[DATASET ENTRIES]
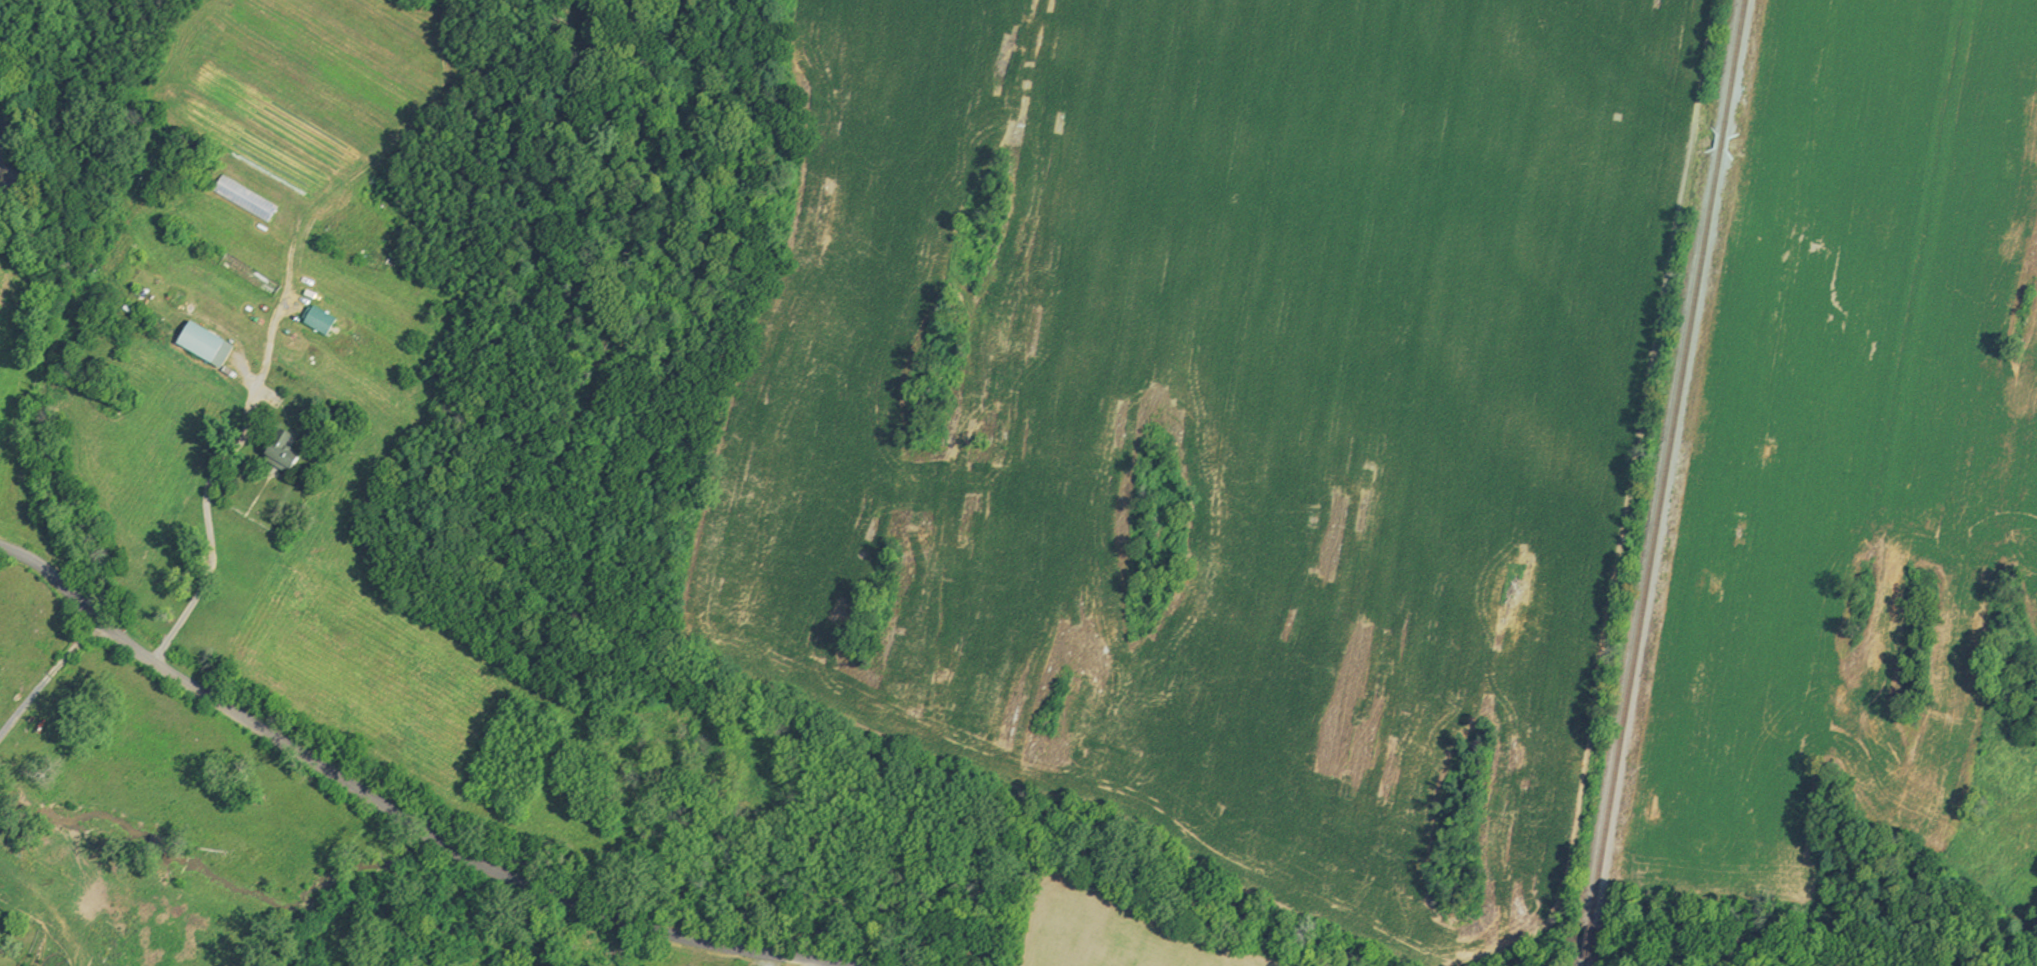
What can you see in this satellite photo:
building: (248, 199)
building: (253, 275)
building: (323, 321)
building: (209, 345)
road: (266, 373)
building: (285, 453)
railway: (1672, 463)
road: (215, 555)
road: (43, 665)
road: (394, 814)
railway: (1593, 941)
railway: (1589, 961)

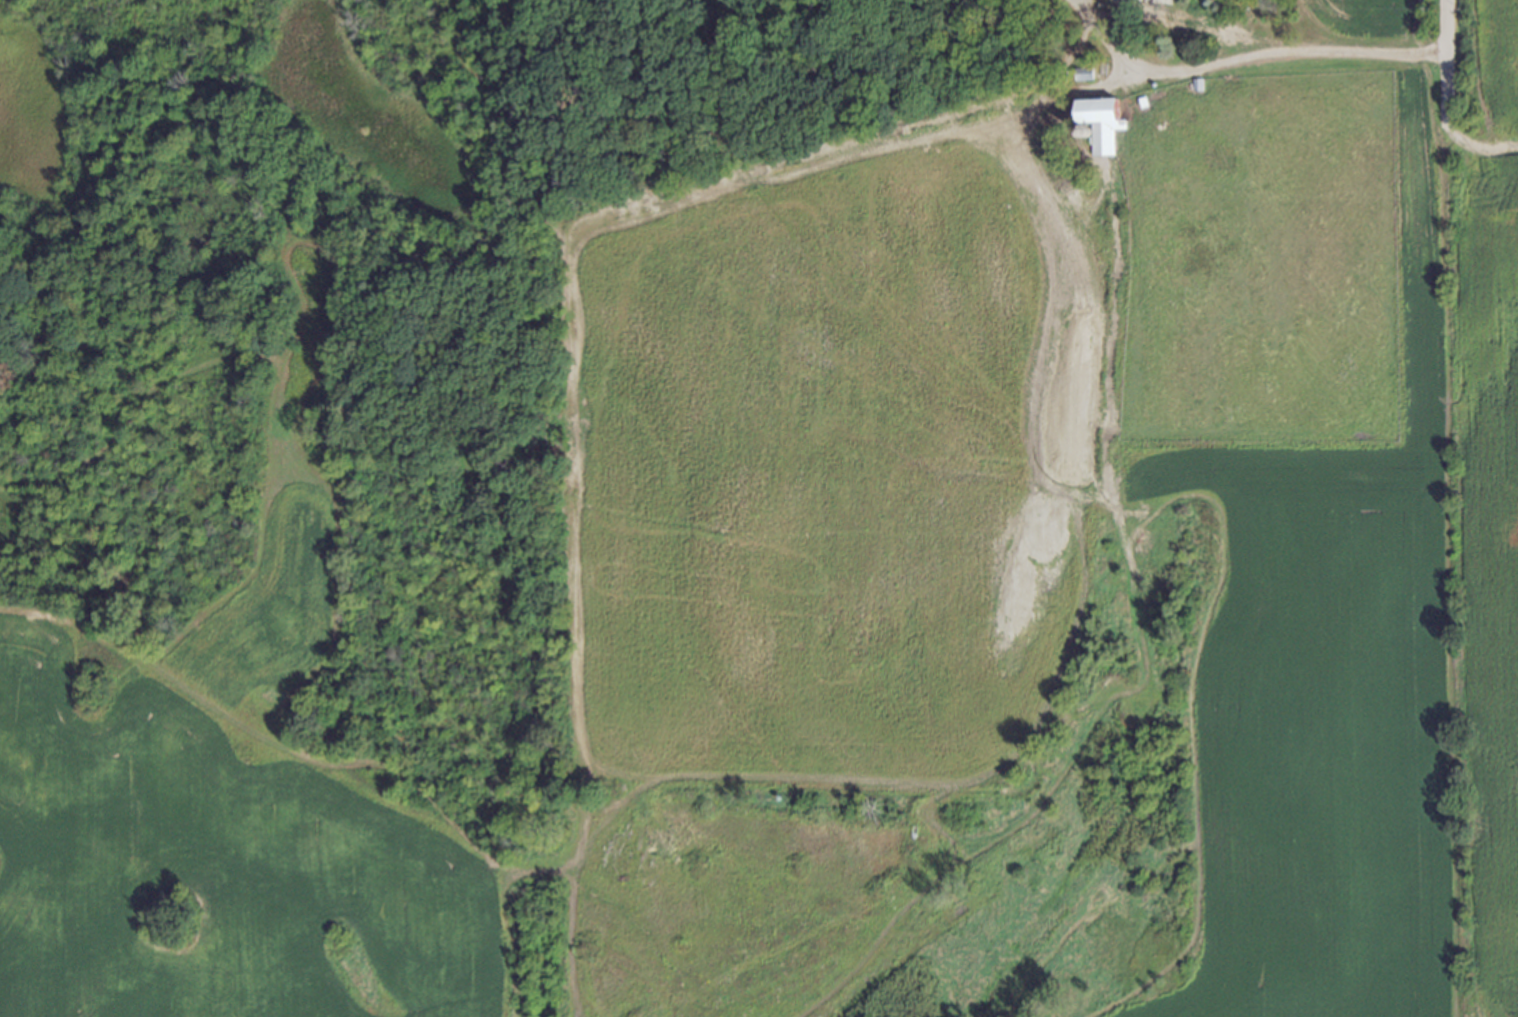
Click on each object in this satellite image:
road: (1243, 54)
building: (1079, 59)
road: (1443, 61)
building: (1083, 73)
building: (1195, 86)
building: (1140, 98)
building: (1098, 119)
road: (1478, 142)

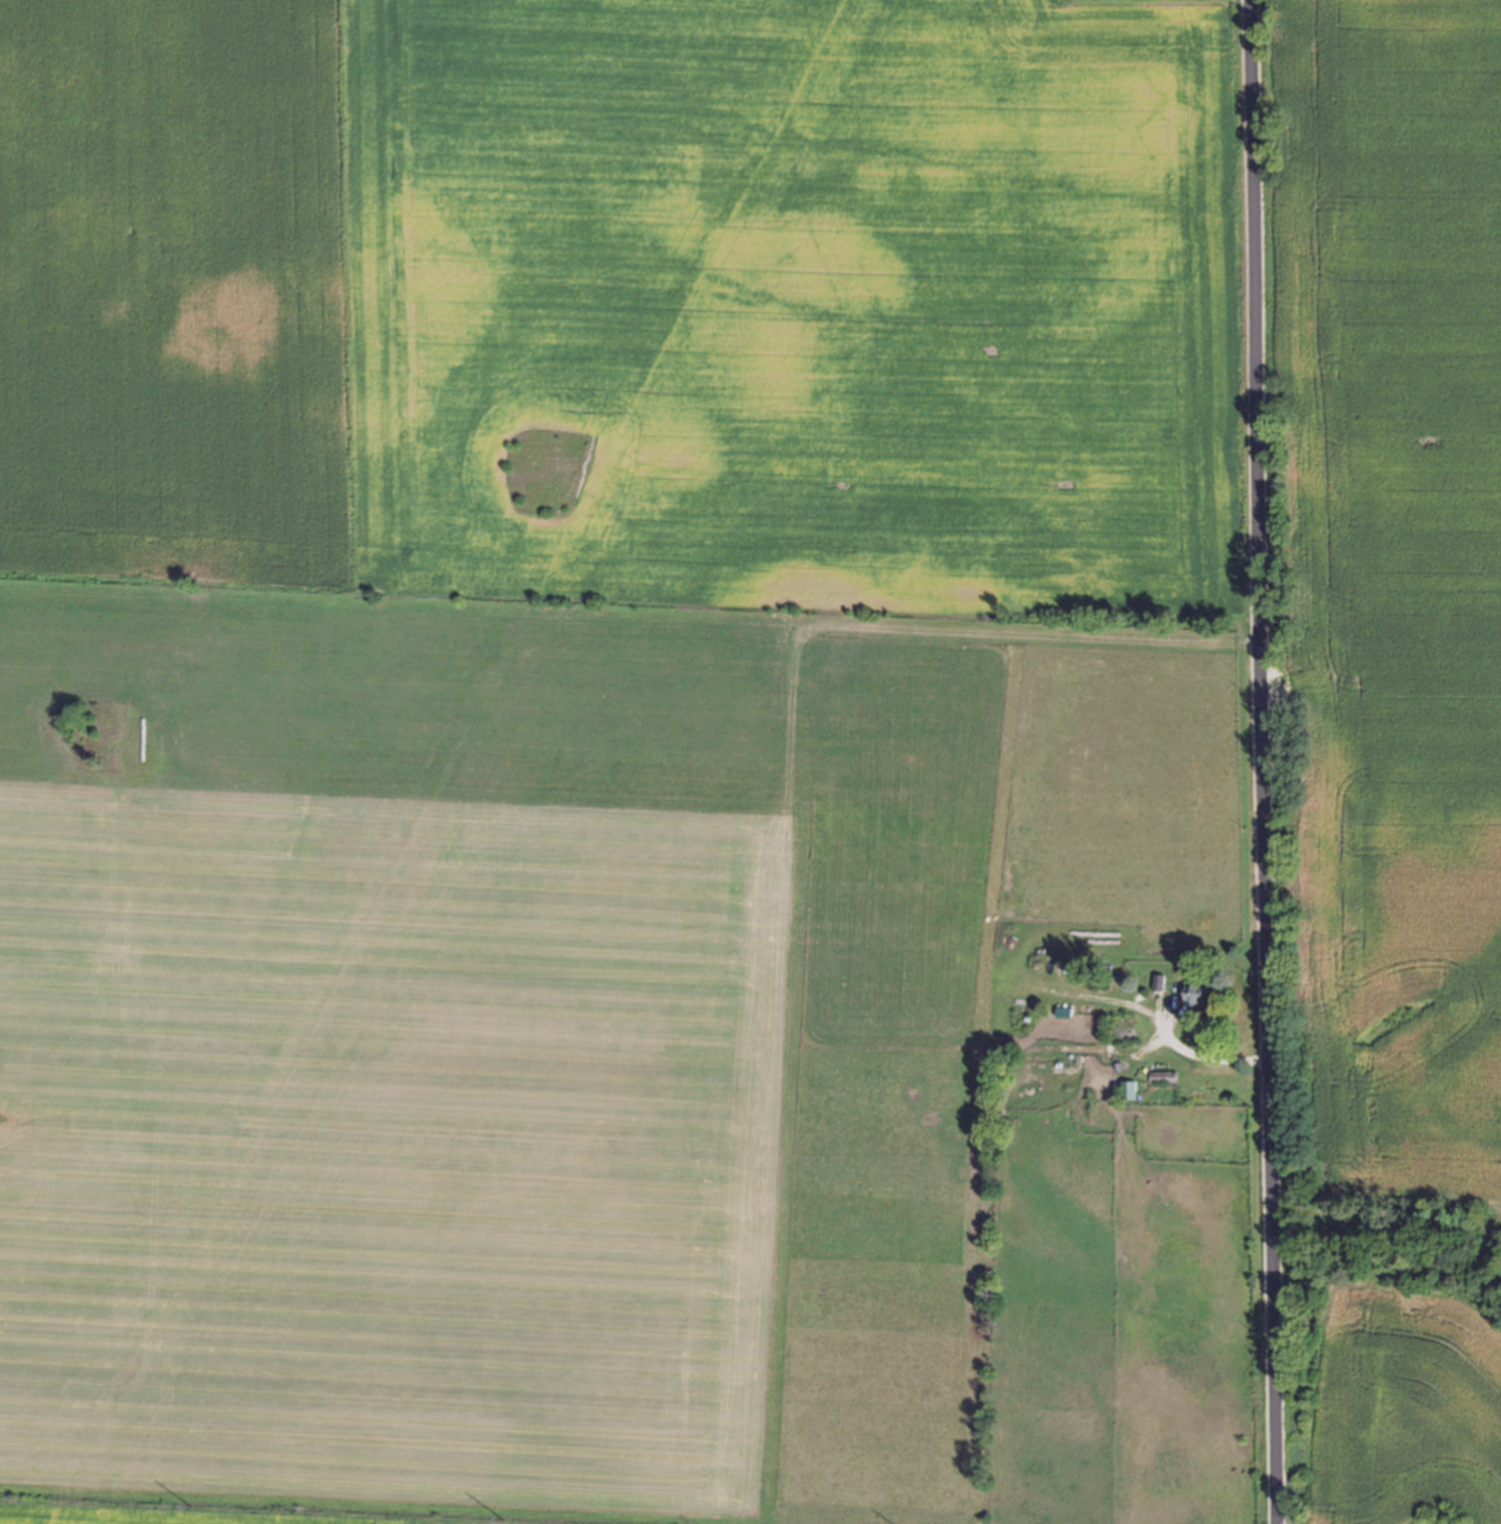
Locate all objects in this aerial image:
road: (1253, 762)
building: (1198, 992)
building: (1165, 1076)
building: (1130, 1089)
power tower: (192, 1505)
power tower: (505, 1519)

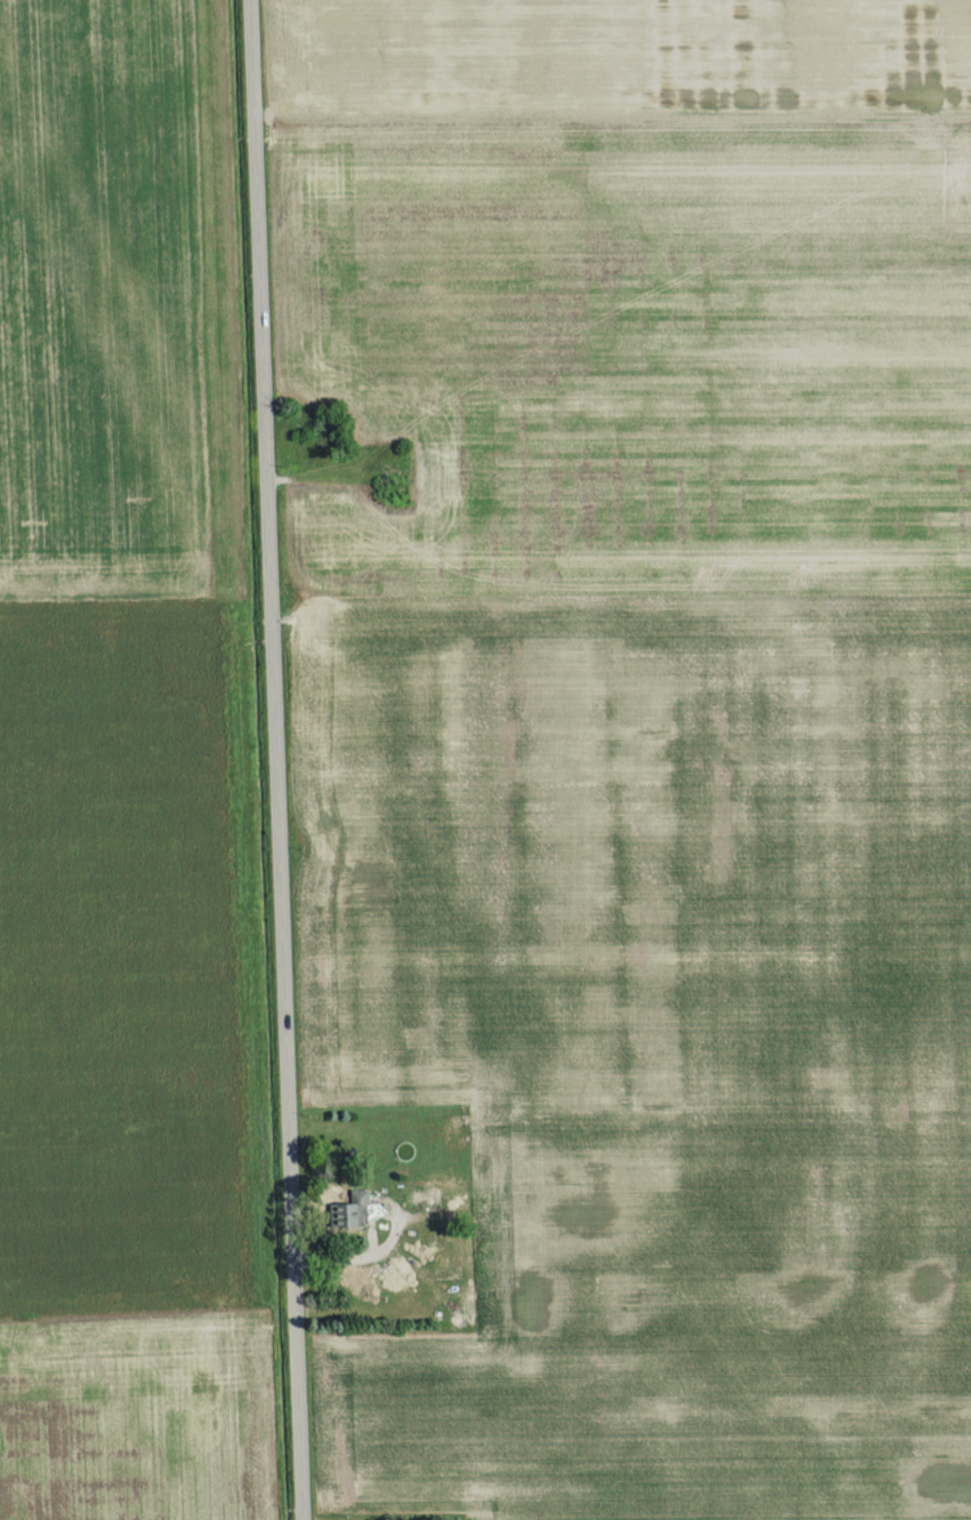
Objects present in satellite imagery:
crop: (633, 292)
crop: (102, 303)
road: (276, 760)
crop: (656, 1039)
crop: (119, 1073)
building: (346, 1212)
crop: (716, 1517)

[WHAT TO DO]
The reply should consist only of the lines running from the one with "Click on each" through the end of the material, both included, copied exactly; please omit pictures.

[OUTPUT OF THE TASK]
Click on each object in this satellite image:
road: (1243, 54)
building: (1079, 59)
road: (1443, 61)
building: (1083, 73)
building: (1195, 86)
building: (1140, 98)
building: (1098, 119)
road: (1478, 142)

Locate all objects in this aerial image:
road: (1253, 762)
building: (1198, 992)
building: (1165, 1076)
building: (1130, 1089)
power tower: (192, 1505)
power tower: (505, 1519)

Objects present in satellite imagery:
crop: (633, 292)
crop: (102, 303)
road: (276, 760)
crop: (656, 1039)
crop: (119, 1073)
building: (346, 1212)
crop: (716, 1517)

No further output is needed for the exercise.